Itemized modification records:
____

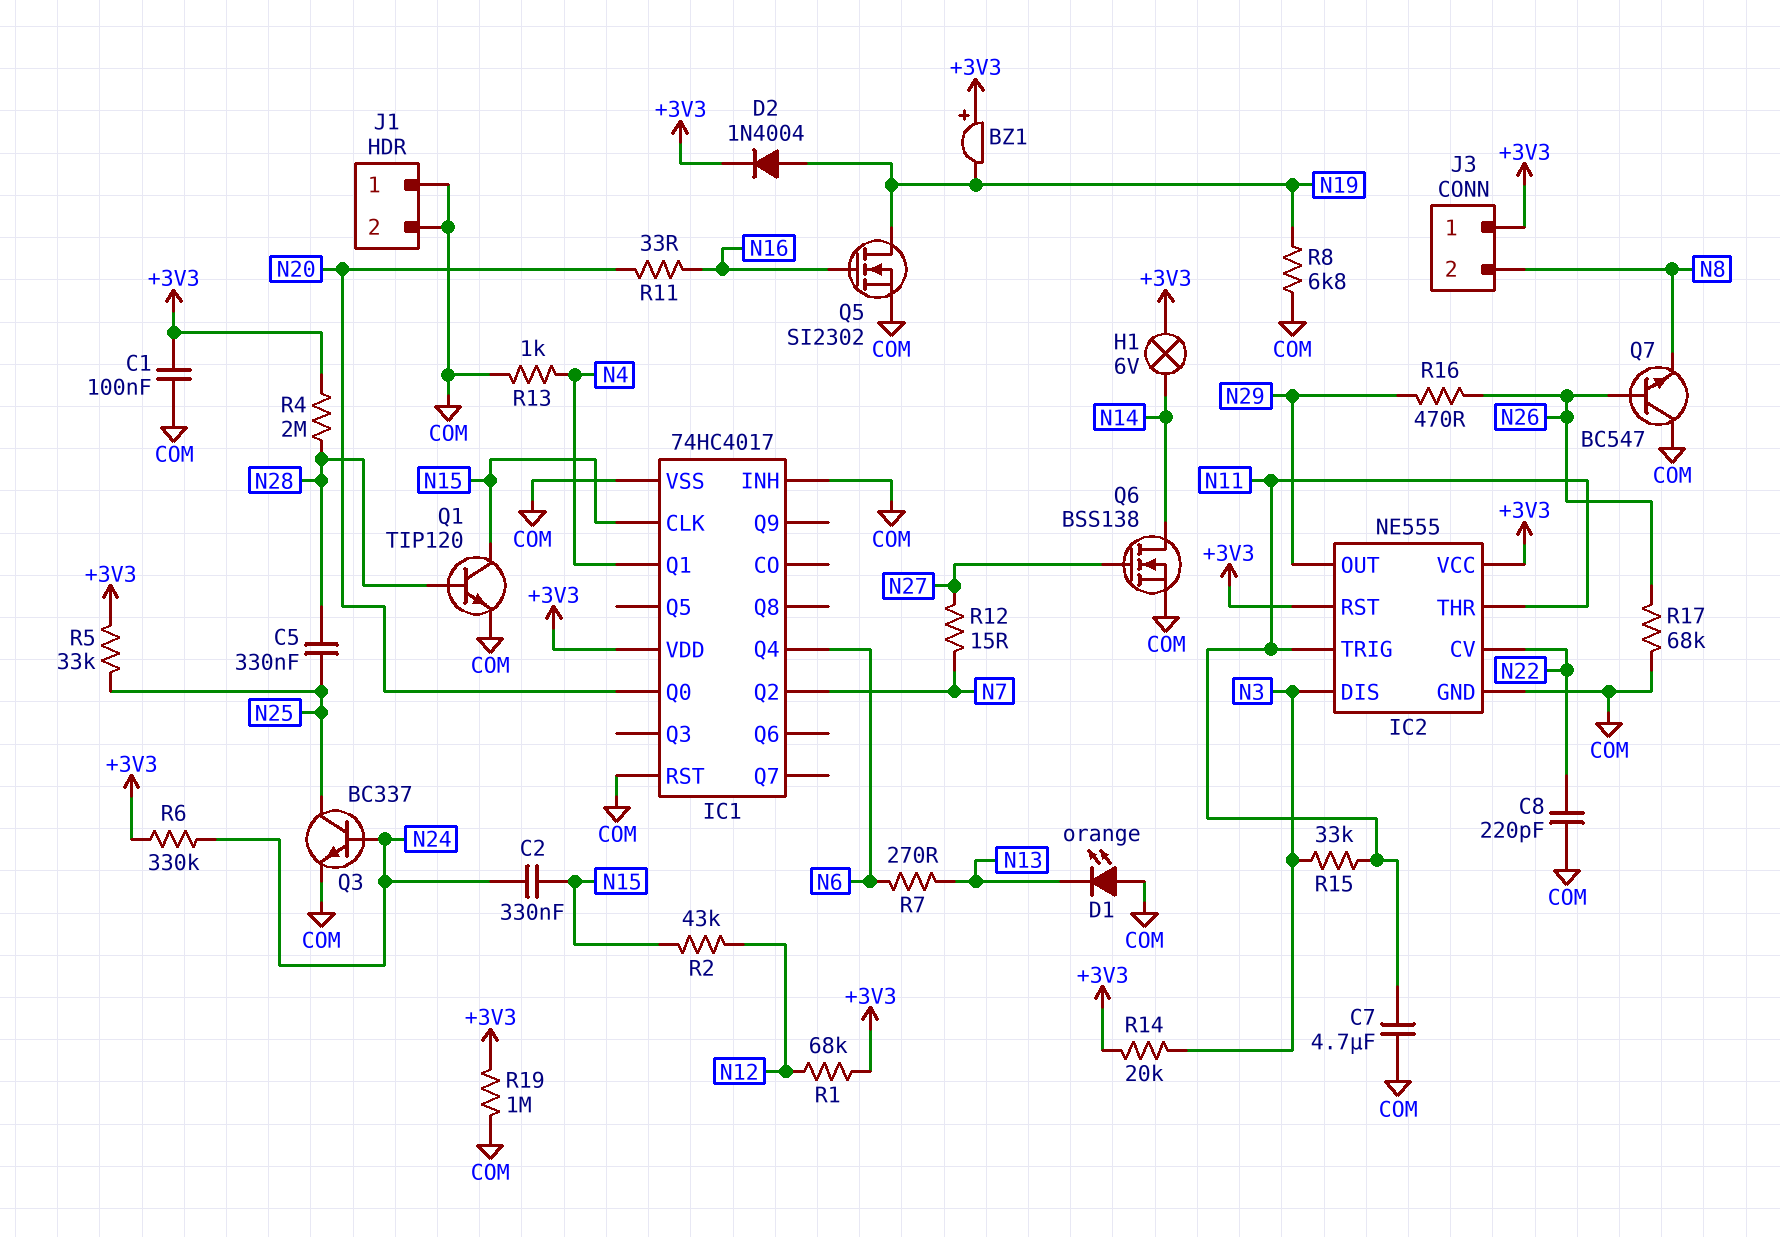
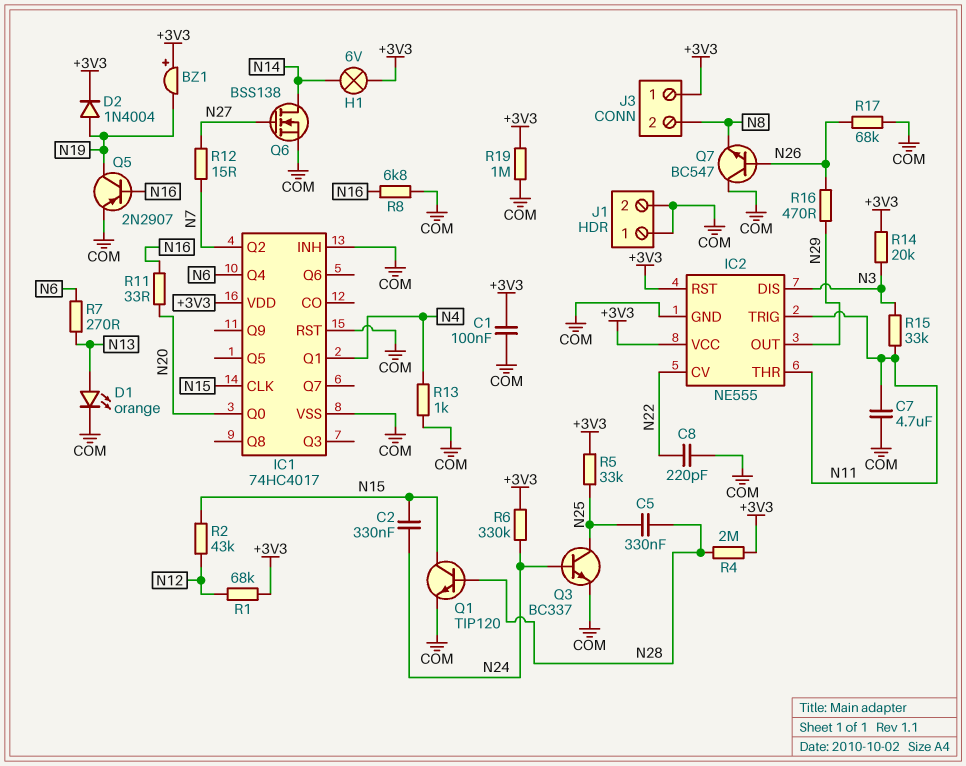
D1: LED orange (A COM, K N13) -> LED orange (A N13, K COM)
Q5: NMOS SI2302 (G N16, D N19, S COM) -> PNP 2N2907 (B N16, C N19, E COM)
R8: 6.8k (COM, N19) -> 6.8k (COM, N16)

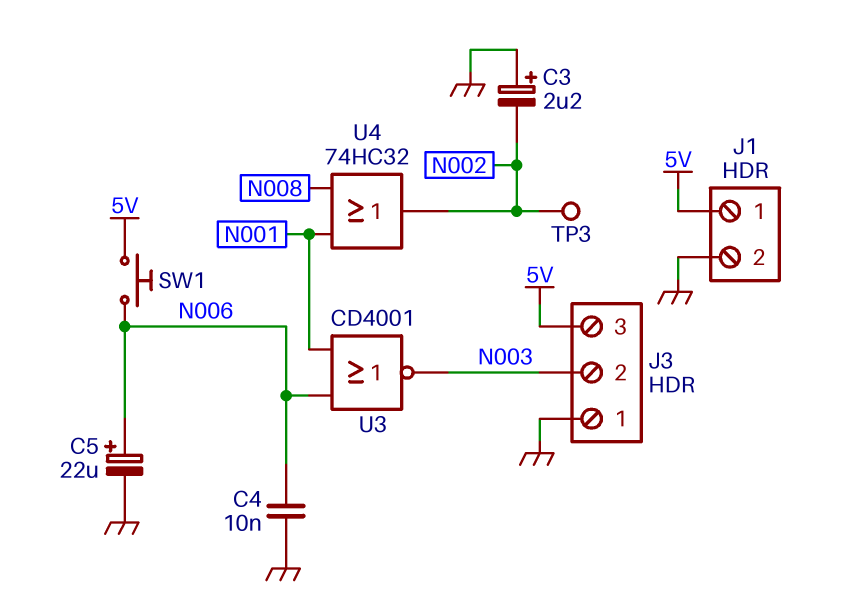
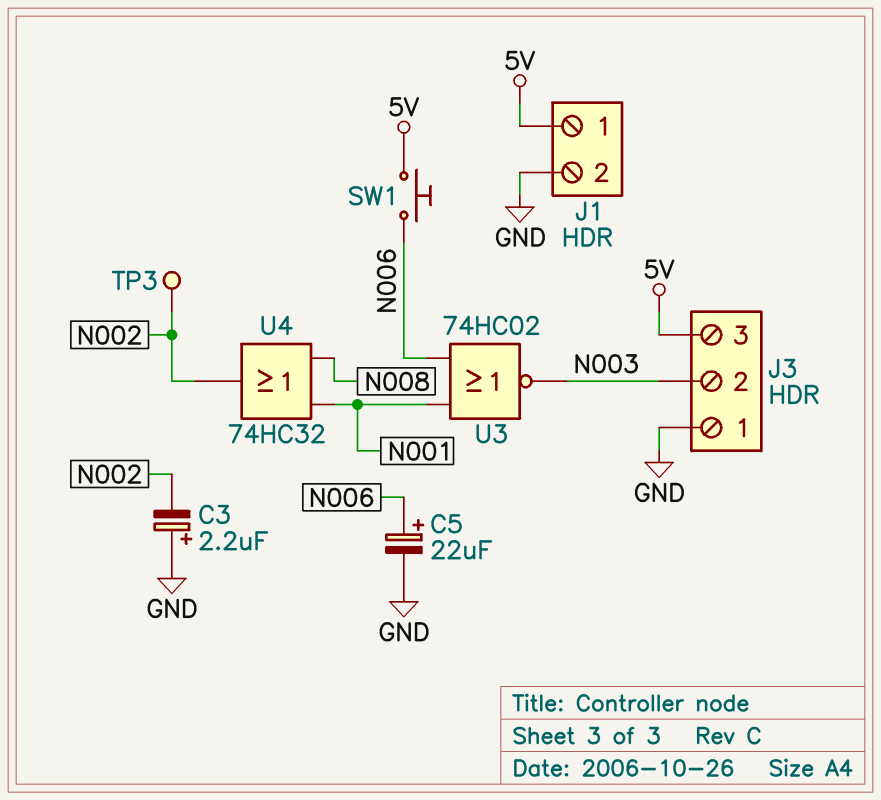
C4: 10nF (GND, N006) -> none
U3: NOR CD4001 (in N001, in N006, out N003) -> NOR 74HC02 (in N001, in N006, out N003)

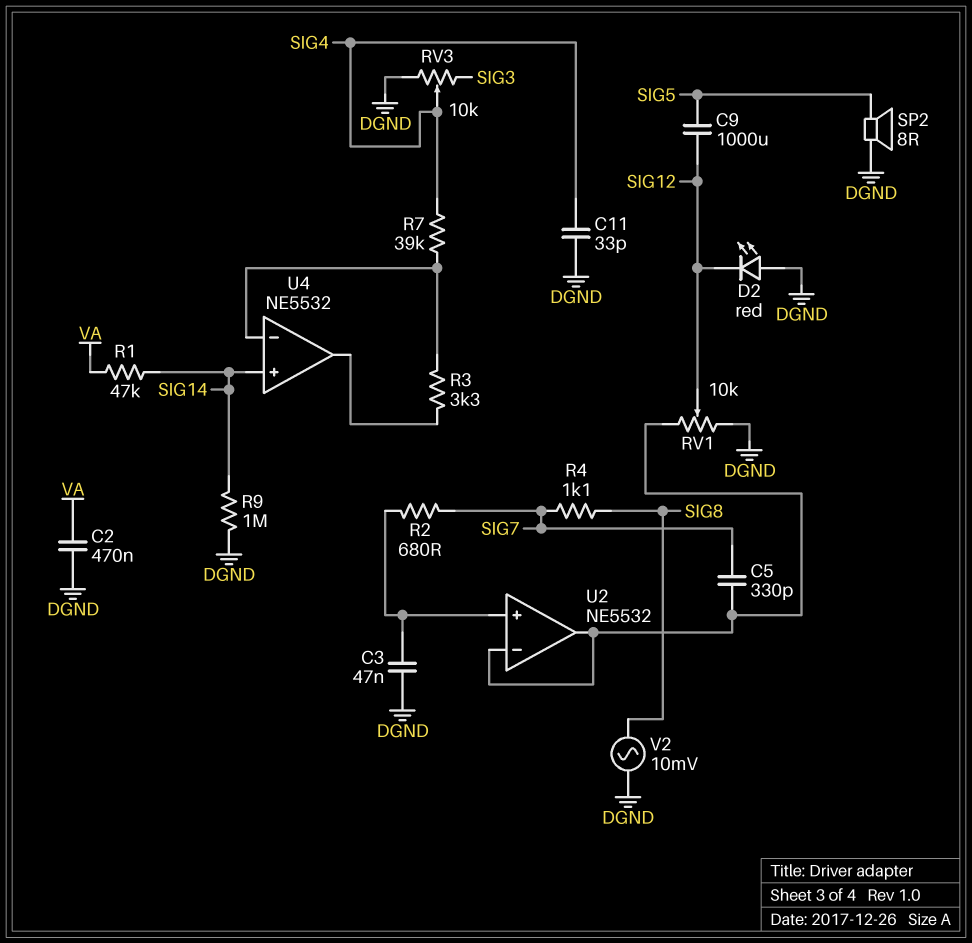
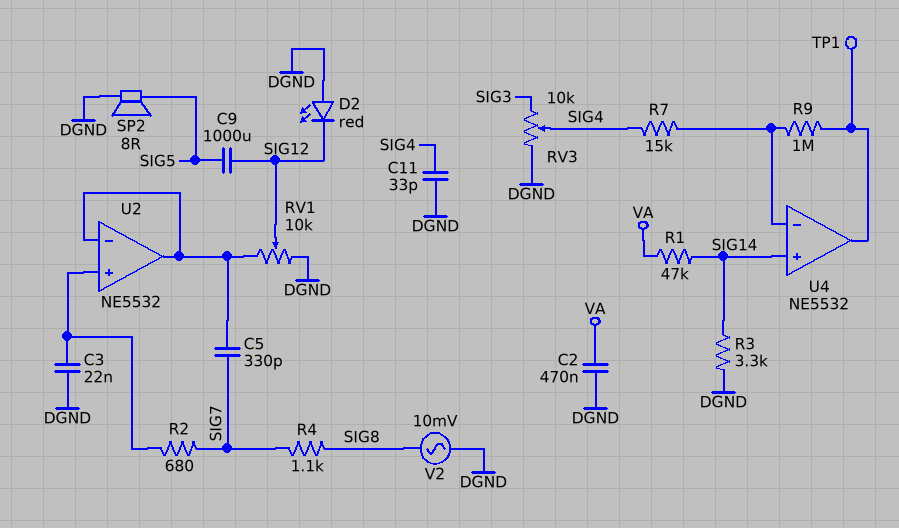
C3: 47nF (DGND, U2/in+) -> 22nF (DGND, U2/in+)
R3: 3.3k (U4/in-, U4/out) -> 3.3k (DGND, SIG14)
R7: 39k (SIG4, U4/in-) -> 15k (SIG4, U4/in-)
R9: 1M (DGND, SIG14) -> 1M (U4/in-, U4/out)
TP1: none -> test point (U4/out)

____

### Exercise aim
For the records above, output each one exactly and skip any image.

### Solution for this problem
D1: LED orange (A COM, K N13) -> LED orange (A N13, K COM)
Q5: NMOS SI2302 (G N16, D N19, S COM) -> PNP 2N2907 (B N16, C N19, E COM)
R8: 6.8k (COM, N19) -> 6.8k (COM, N16)

C4: 10nF (GND, N006) -> none
U3: NOR CD4001 (in N001, in N006, out N003) -> NOR 74HC02 (in N001, in N006, out N003)

C3: 47nF (DGND, U2/in+) -> 22nF (DGND, U2/in+)
R3: 3.3k (U4/in-, U4/out) -> 3.3k (DGND, SIG14)
R7: 39k (SIG4, U4/in-) -> 15k (SIG4, U4/in-)
R9: 1M (DGND, SIG14) -> 1M (U4/in-, U4/out)
TP1: none -> test point (U4/out)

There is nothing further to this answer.